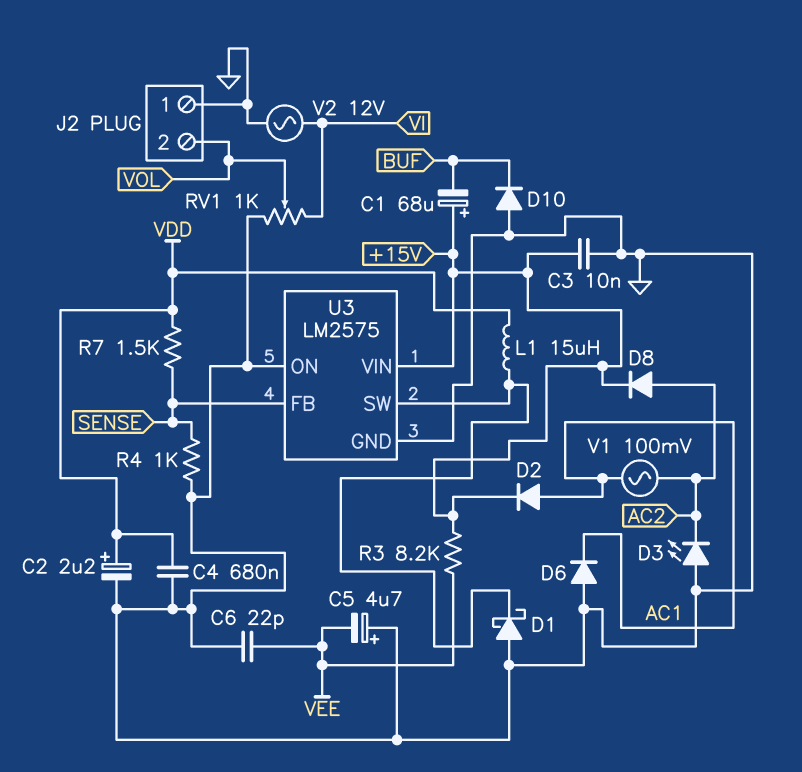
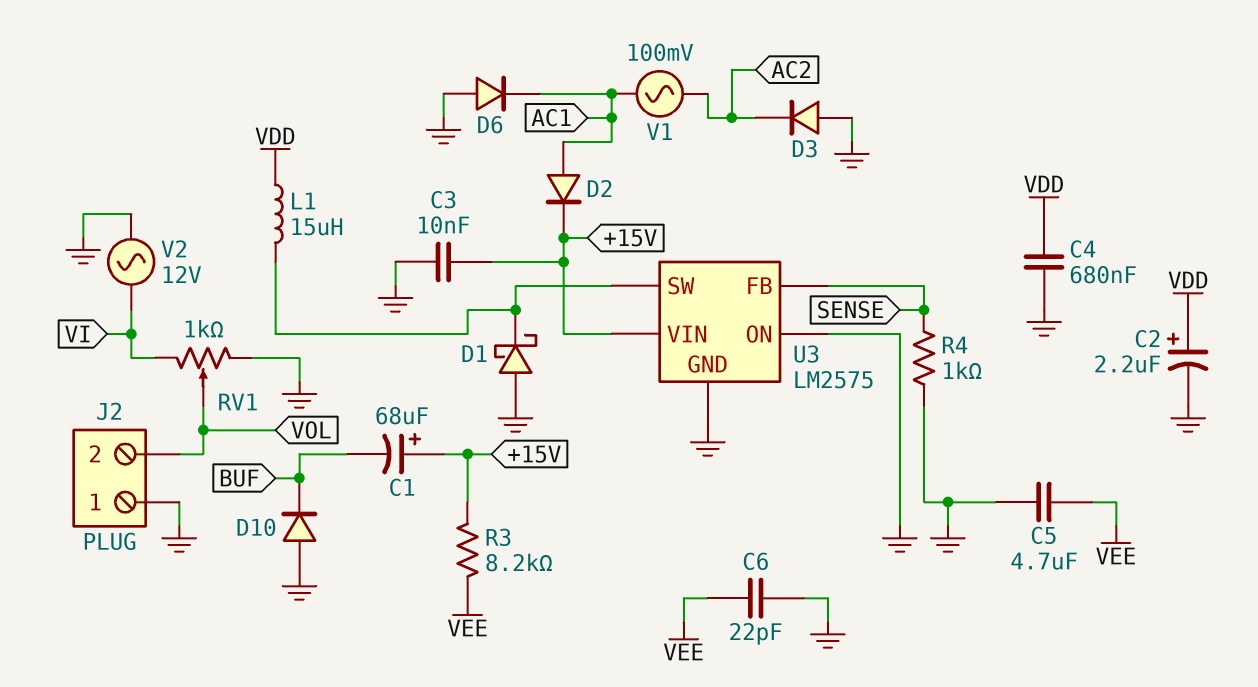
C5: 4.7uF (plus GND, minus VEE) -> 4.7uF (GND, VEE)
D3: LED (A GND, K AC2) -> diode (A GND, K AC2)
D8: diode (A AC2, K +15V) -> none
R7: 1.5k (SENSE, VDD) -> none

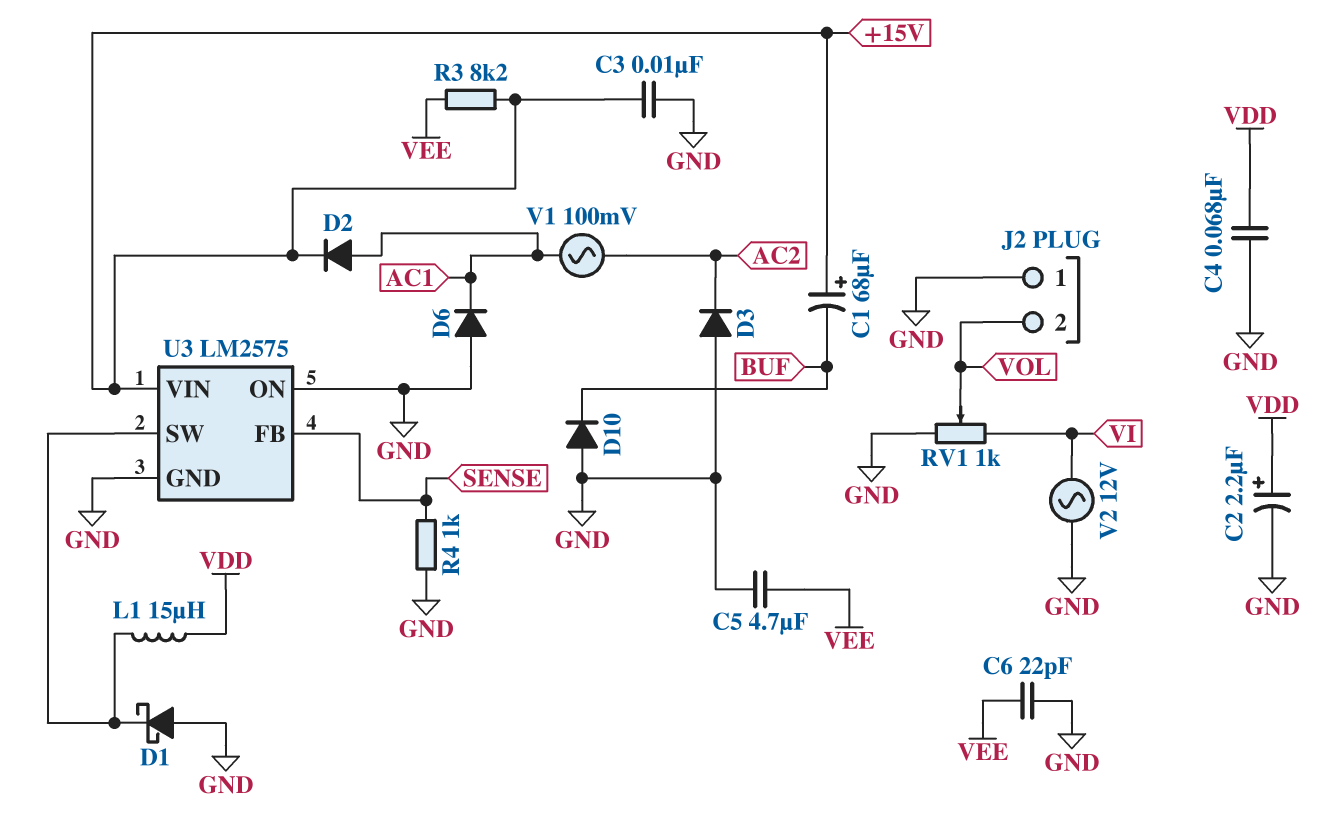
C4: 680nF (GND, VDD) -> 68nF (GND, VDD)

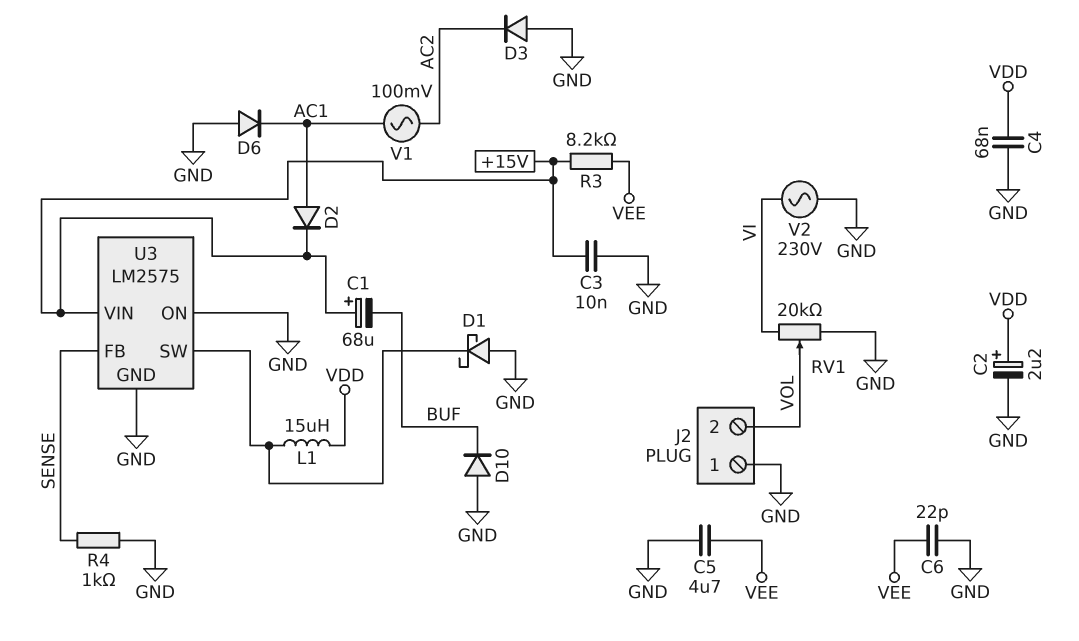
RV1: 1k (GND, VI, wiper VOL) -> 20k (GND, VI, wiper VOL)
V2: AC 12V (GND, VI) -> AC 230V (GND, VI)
# # #
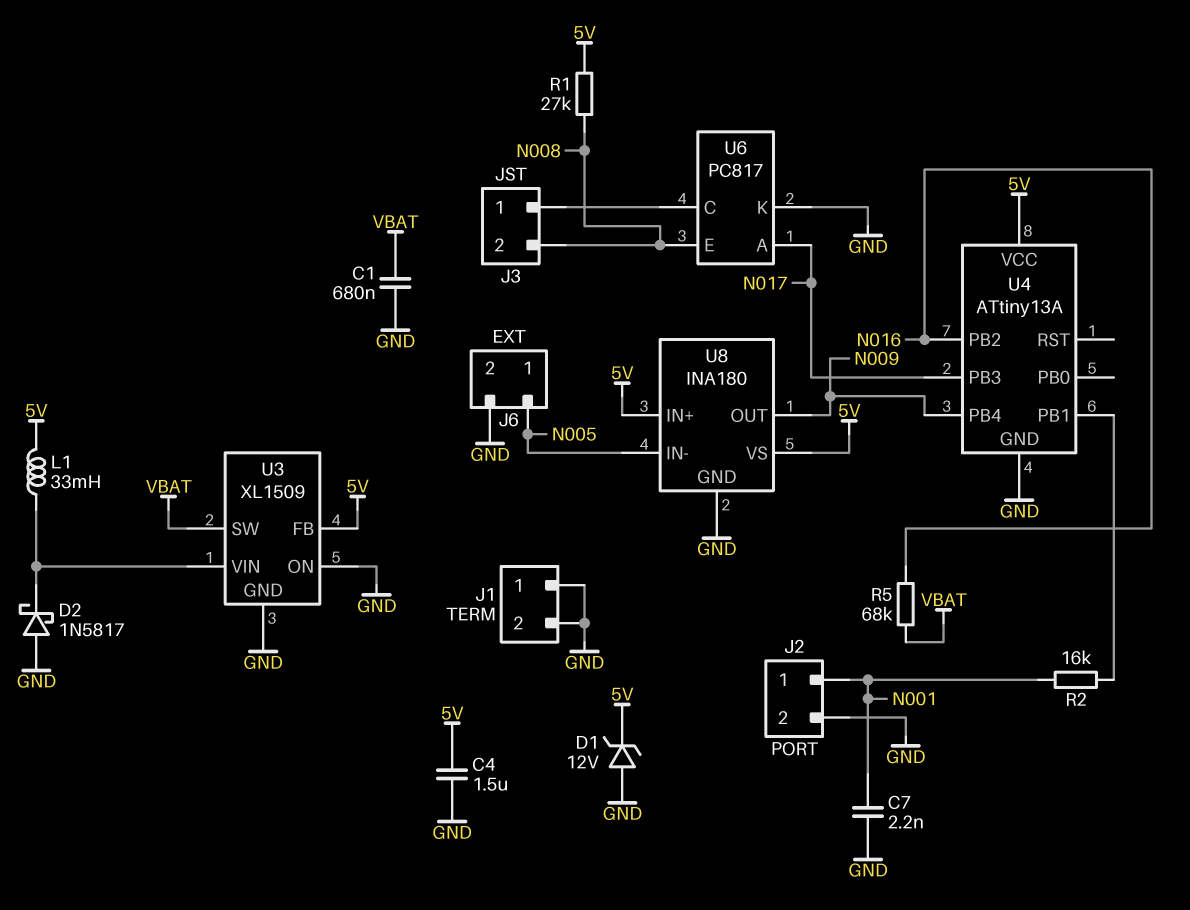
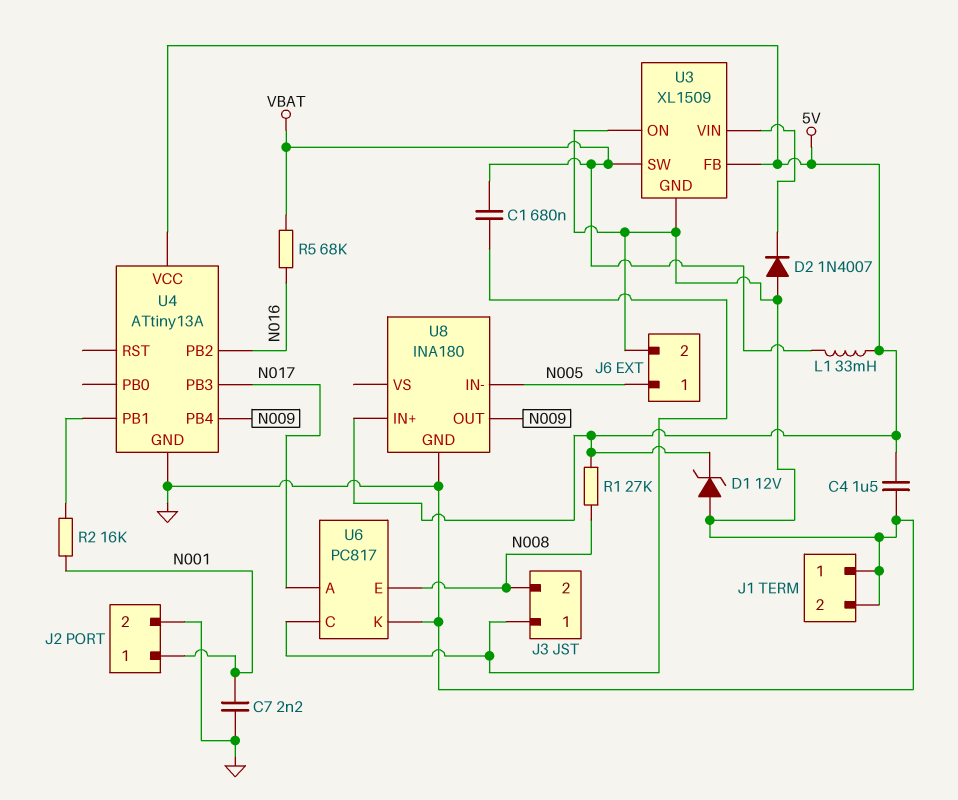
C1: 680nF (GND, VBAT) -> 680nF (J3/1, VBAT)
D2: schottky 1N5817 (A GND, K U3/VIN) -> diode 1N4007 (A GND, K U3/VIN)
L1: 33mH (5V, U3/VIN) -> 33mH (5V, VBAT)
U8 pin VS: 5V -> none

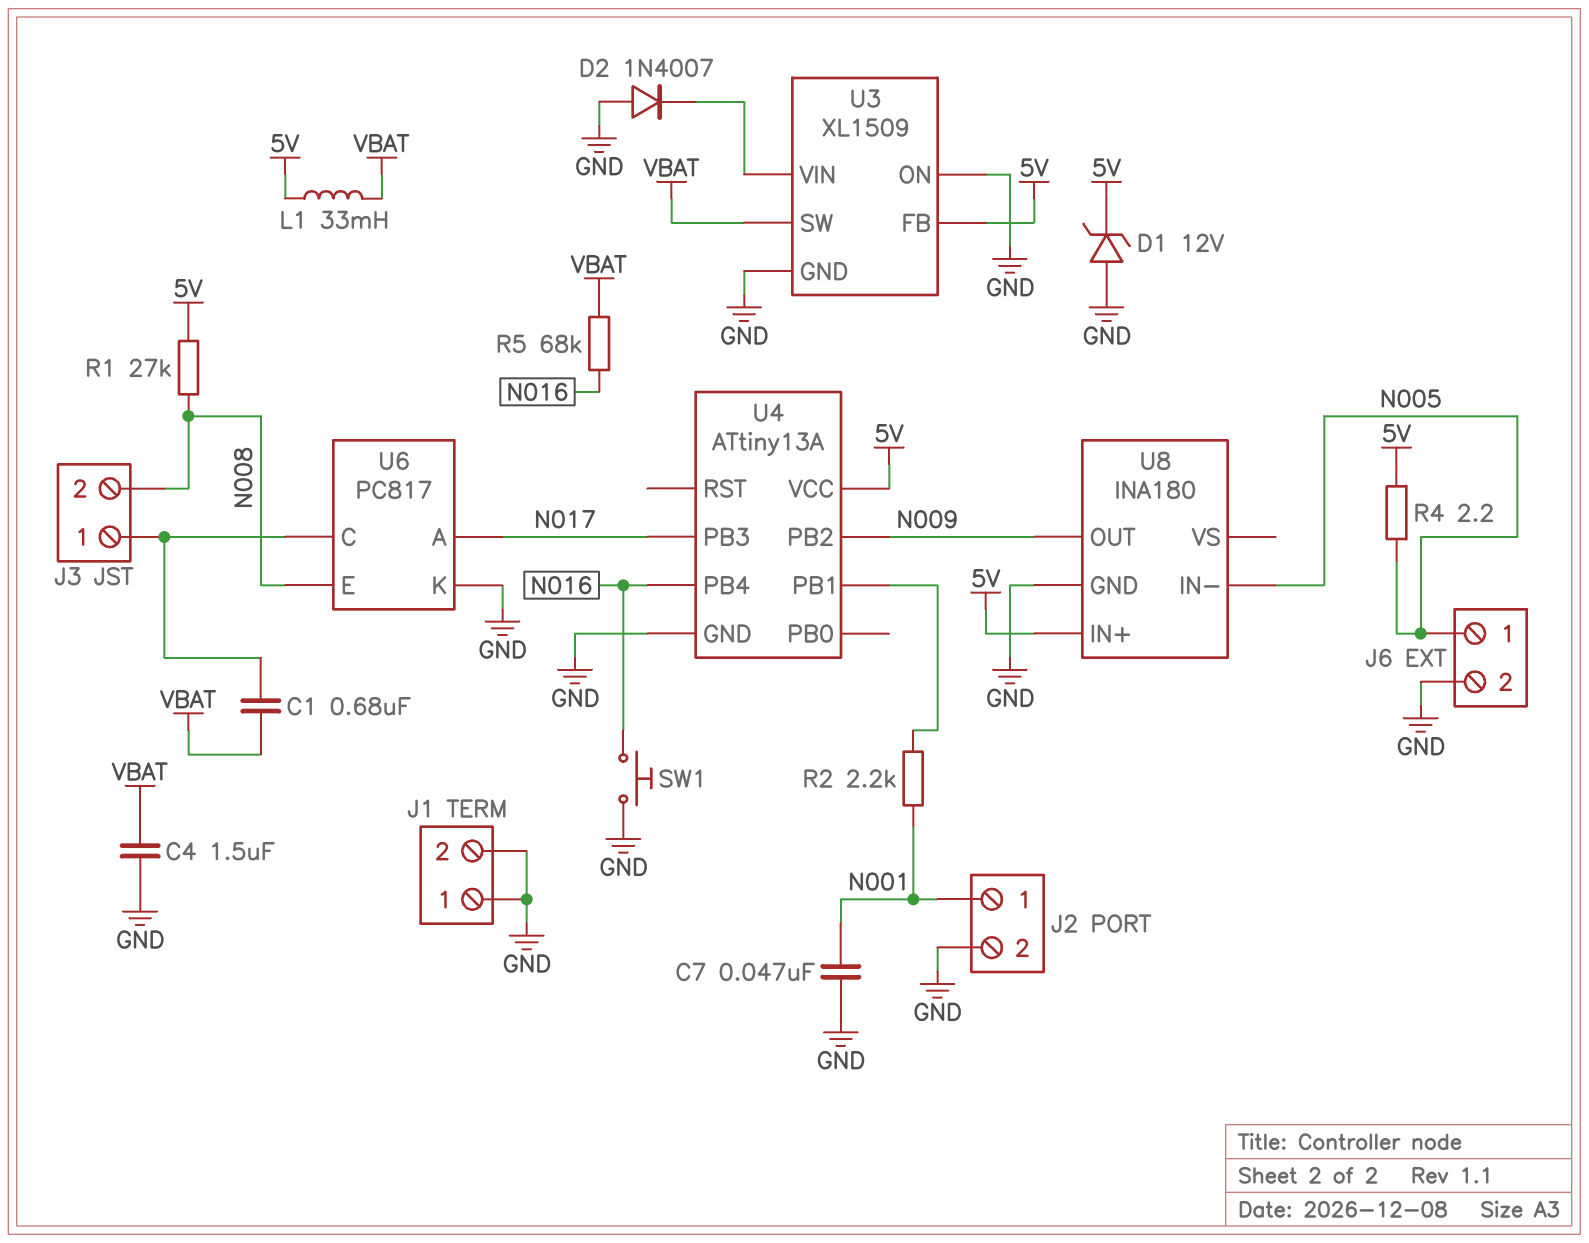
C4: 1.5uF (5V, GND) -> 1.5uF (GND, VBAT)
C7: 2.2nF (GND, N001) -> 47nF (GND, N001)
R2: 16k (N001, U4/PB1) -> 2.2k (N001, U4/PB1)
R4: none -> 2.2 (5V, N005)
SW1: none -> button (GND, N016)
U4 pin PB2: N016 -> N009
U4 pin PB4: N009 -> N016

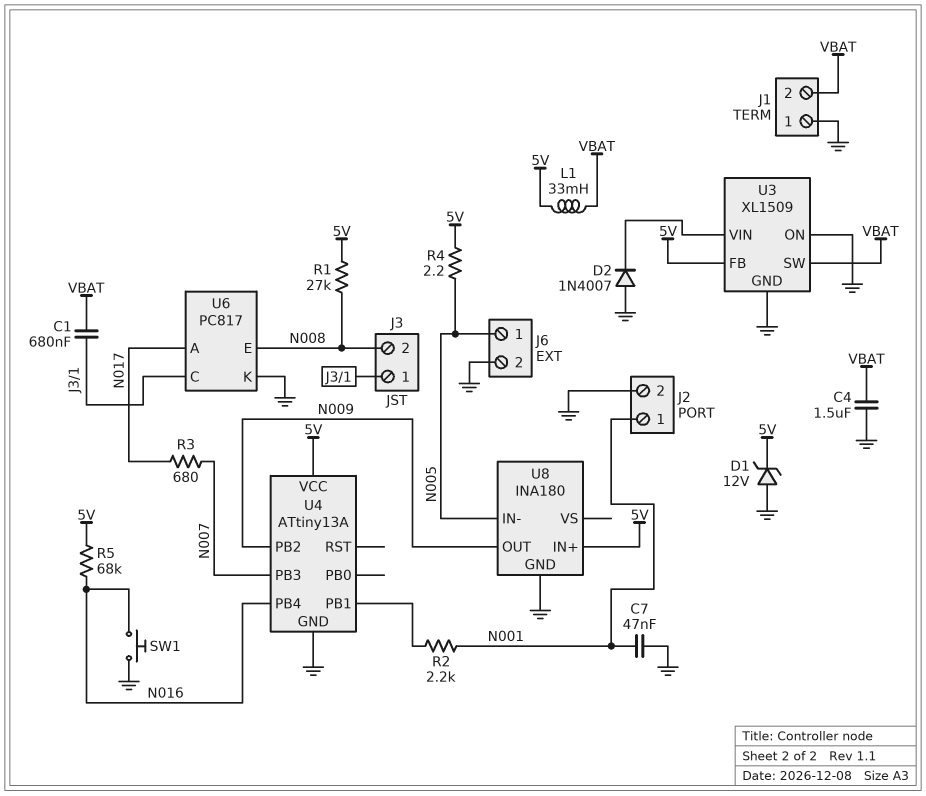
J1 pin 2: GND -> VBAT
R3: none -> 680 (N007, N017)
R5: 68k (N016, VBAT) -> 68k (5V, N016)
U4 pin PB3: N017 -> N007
# # #
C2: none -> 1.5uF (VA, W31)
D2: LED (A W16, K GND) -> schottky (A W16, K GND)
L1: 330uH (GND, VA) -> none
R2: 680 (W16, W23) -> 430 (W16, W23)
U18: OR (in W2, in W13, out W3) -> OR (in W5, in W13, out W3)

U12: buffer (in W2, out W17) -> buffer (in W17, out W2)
# # #
• _PROBLEM_:
Retype, in the same exact form, the lines of the material above from the line holding "R3: none -> 680 (N007, N017)" through the line holding "U4 pin PB3: N017 -> N007".

• _RESULT OF THE TASK_:
R3: none -> 680 (N007, N017)
R5: 68k (N016, VBAT) -> 68k (5V, N016)
U4 pin PB3: N017 -> N007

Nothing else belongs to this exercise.